* _Dataset extract_
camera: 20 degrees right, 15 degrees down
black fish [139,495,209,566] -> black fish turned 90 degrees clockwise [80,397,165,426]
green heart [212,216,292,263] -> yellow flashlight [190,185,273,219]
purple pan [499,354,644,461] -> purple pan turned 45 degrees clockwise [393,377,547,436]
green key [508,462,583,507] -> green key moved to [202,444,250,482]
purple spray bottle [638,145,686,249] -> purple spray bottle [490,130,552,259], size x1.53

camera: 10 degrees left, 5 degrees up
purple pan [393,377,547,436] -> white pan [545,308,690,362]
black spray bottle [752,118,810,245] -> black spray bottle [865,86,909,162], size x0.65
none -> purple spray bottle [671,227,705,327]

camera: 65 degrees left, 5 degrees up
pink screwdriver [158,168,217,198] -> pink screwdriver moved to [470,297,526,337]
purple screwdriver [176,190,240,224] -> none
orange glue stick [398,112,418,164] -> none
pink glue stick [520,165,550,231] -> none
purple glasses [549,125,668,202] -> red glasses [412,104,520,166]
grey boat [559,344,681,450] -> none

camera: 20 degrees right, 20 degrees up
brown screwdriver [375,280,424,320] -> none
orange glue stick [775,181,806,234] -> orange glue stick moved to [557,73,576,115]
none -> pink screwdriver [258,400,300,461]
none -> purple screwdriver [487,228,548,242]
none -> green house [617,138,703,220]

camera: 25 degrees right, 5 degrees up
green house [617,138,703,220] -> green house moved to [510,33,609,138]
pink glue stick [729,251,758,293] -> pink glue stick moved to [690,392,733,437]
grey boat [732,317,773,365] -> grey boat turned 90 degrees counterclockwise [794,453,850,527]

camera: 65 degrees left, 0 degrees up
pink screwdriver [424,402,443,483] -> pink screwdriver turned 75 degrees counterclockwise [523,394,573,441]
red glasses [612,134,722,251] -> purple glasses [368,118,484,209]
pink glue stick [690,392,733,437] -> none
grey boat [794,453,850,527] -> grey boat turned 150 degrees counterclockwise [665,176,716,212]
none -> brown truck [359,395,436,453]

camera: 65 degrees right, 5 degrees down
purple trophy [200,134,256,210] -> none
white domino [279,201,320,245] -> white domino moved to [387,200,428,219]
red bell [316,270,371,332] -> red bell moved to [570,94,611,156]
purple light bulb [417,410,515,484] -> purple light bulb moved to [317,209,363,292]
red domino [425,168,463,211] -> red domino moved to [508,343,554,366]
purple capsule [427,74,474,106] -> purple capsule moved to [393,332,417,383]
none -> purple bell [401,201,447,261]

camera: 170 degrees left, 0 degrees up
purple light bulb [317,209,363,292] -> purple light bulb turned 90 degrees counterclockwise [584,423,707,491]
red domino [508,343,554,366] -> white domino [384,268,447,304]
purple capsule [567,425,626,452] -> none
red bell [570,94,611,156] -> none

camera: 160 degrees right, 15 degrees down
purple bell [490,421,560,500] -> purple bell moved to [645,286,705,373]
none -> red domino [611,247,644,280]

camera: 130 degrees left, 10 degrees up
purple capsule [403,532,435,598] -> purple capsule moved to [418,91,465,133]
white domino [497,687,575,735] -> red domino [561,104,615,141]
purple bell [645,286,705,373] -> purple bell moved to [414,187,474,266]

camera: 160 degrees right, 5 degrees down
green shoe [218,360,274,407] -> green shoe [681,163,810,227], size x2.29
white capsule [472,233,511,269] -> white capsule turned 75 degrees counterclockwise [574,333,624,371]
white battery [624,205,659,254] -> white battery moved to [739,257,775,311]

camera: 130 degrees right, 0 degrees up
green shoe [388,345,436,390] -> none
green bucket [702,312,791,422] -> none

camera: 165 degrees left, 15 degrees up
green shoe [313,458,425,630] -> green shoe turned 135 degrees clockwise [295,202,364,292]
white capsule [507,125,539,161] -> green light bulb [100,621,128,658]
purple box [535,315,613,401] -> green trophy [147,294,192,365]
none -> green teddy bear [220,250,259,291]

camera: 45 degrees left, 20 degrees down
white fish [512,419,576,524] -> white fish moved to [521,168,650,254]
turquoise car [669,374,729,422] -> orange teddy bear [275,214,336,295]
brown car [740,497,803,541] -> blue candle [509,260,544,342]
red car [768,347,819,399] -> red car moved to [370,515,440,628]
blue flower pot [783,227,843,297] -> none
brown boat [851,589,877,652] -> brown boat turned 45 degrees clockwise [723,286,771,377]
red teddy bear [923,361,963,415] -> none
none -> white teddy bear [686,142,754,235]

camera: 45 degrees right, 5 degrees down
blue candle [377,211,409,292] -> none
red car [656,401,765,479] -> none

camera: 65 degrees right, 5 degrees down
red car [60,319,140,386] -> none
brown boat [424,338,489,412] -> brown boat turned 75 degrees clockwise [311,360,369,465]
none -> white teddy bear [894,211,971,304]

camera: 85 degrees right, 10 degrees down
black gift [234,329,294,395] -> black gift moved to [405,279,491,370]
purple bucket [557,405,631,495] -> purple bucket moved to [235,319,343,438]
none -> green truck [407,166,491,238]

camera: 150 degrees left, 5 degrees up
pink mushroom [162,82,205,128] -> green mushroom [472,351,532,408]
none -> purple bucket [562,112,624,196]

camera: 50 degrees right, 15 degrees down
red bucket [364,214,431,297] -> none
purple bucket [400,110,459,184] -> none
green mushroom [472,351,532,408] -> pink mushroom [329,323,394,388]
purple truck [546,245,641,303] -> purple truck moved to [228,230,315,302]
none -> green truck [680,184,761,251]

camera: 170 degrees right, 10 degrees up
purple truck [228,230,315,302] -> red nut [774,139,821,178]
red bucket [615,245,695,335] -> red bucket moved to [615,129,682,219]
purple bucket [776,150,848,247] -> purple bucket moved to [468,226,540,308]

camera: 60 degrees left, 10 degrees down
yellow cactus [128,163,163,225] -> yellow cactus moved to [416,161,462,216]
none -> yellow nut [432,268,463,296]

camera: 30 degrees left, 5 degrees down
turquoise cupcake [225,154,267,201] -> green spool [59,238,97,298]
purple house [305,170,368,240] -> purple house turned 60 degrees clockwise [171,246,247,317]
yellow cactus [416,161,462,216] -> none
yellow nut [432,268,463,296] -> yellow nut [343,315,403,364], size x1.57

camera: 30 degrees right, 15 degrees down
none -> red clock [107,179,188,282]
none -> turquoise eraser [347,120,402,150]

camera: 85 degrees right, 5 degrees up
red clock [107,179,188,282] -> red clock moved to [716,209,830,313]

* _Task description_
Your task is to quote all of the data word for word.

* _Problem solution_
camera: 20 degrees right, 15 degrees down
black fish [139,495,209,566] -> black fish turned 90 degrees clockwise [80,397,165,426]
green heart [212,216,292,263] -> yellow flashlight [190,185,273,219]
purple pan [499,354,644,461] -> purple pan turned 45 degrees clockwise [393,377,547,436]
green key [508,462,583,507] -> green key moved to [202,444,250,482]
purple spray bottle [638,145,686,249] -> purple spray bottle [490,130,552,259], size x1.53

camera: 10 degrees left, 5 degrees up
purple pan [393,377,547,436] -> white pan [545,308,690,362]
black spray bottle [752,118,810,245] -> black spray bottle [865,86,909,162], size x0.65
none -> purple spray bottle [671,227,705,327]

camera: 65 degrees left, 5 degrees up
pink screwdriver [158,168,217,198] -> pink screwdriver moved to [470,297,526,337]
purple screwdriver [176,190,240,224] -> none
orange glue stick [398,112,418,164] -> none
pink glue stick [520,165,550,231] -> none
purple glasses [549,125,668,202] -> red glasses [412,104,520,166]
grey boat [559,344,681,450] -> none

camera: 20 degrees right, 20 degrees up
brown screwdriver [375,280,424,320] -> none
orange glue stick [775,181,806,234] -> orange glue stick moved to [557,73,576,115]
none -> pink screwdriver [258,400,300,461]
none -> purple screwdriver [487,228,548,242]
none -> green house [617,138,703,220]

camera: 25 degrees right, 5 degrees up
green house [617,138,703,220] -> green house moved to [510,33,609,138]
pink glue stick [729,251,758,293] -> pink glue stick moved to [690,392,733,437]
grey boat [732,317,773,365] -> grey boat turned 90 degrees counterclockwise [794,453,850,527]

camera: 65 degrees left, 0 degrees up
pink screwdriver [424,402,443,483] -> pink screwdriver turned 75 degrees counterclockwise [523,394,573,441]
red glasses [612,134,722,251] -> purple glasses [368,118,484,209]
pink glue stick [690,392,733,437] -> none
grey boat [794,453,850,527] -> grey boat turned 150 degrees counterclockwise [665,176,716,212]
none -> brown truck [359,395,436,453]

camera: 65 degrees right, 5 degrees down
purple trophy [200,134,256,210] -> none
white domino [279,201,320,245] -> white domino moved to [387,200,428,219]
red bell [316,270,371,332] -> red bell moved to [570,94,611,156]
purple light bulb [417,410,515,484] -> purple light bulb moved to [317,209,363,292]
red domino [425,168,463,211] -> red domino moved to [508,343,554,366]
purple capsule [427,74,474,106] -> purple capsule moved to [393,332,417,383]
none -> purple bell [401,201,447,261]

camera: 170 degrees left, 0 degrees up
purple light bulb [317,209,363,292] -> purple light bulb turned 90 degrees counterclockwise [584,423,707,491]
red domino [508,343,554,366] -> white domino [384,268,447,304]
purple capsule [567,425,626,452] -> none
red bell [570,94,611,156] -> none

camera: 160 degrees right, 15 degrees down
purple bell [490,421,560,500] -> purple bell moved to [645,286,705,373]
none -> red domino [611,247,644,280]

camera: 130 degrees left, 10 degrees up
purple capsule [403,532,435,598] -> purple capsule moved to [418,91,465,133]
white domino [497,687,575,735] -> red domino [561,104,615,141]
purple bell [645,286,705,373] -> purple bell moved to [414,187,474,266]

camera: 160 degrees right, 5 degrees down
green shoe [218,360,274,407] -> green shoe [681,163,810,227], size x2.29
white capsule [472,233,511,269] -> white capsule turned 75 degrees counterclockwise [574,333,624,371]
white battery [624,205,659,254] -> white battery moved to [739,257,775,311]

camera: 130 degrees right, 0 degrees up
green shoe [388,345,436,390] -> none
green bucket [702,312,791,422] -> none

camera: 165 degrees left, 15 degrees up
green shoe [313,458,425,630] -> green shoe turned 135 degrees clockwise [295,202,364,292]
white capsule [507,125,539,161] -> green light bulb [100,621,128,658]
purple box [535,315,613,401] -> green trophy [147,294,192,365]
none -> green teddy bear [220,250,259,291]

camera: 45 degrees left, 20 degrees down
white fish [512,419,576,524] -> white fish moved to [521,168,650,254]
turquoise car [669,374,729,422] -> orange teddy bear [275,214,336,295]
brown car [740,497,803,541] -> blue candle [509,260,544,342]
red car [768,347,819,399] -> red car moved to [370,515,440,628]
blue flower pot [783,227,843,297] -> none
brown boat [851,589,877,652] -> brown boat turned 45 degrees clockwise [723,286,771,377]
red teddy bear [923,361,963,415] -> none
none -> white teddy bear [686,142,754,235]

camera: 45 degrees right, 5 degrees down
blue candle [377,211,409,292] -> none
red car [656,401,765,479] -> none

camera: 65 degrees right, 5 degrees down
red car [60,319,140,386] -> none
brown boat [424,338,489,412] -> brown boat turned 75 degrees clockwise [311,360,369,465]
none -> white teddy bear [894,211,971,304]

camera: 85 degrees right, 10 degrees down
black gift [234,329,294,395] -> black gift moved to [405,279,491,370]
purple bucket [557,405,631,495] -> purple bucket moved to [235,319,343,438]
none -> green truck [407,166,491,238]

camera: 150 degrees left, 5 degrees up
pink mushroom [162,82,205,128] -> green mushroom [472,351,532,408]
none -> purple bucket [562,112,624,196]

camera: 50 degrees right, 15 degrees down
red bucket [364,214,431,297] -> none
purple bucket [400,110,459,184] -> none
green mushroom [472,351,532,408] -> pink mushroom [329,323,394,388]
purple truck [546,245,641,303] -> purple truck moved to [228,230,315,302]
none -> green truck [680,184,761,251]

camera: 170 degrees right, 10 degrees up
purple truck [228,230,315,302] -> red nut [774,139,821,178]
red bucket [615,245,695,335] -> red bucket moved to [615,129,682,219]
purple bucket [776,150,848,247] -> purple bucket moved to [468,226,540,308]

camera: 60 degrees left, 10 degrees down
yellow cactus [128,163,163,225] -> yellow cactus moved to [416,161,462,216]
none -> yellow nut [432,268,463,296]

camera: 30 degrees left, 5 degrees down
turquoise cupcake [225,154,267,201] -> green spool [59,238,97,298]
purple house [305,170,368,240] -> purple house turned 60 degrees clockwise [171,246,247,317]
yellow cactus [416,161,462,216] -> none
yellow nut [432,268,463,296] -> yellow nut [343,315,403,364], size x1.57

camera: 30 degrees right, 15 degrees down
none -> red clock [107,179,188,282]
none -> turquoise eraser [347,120,402,150]

camera: 85 degrees right, 5 degrees up
red clock [107,179,188,282] -> red clock moved to [716,209,830,313]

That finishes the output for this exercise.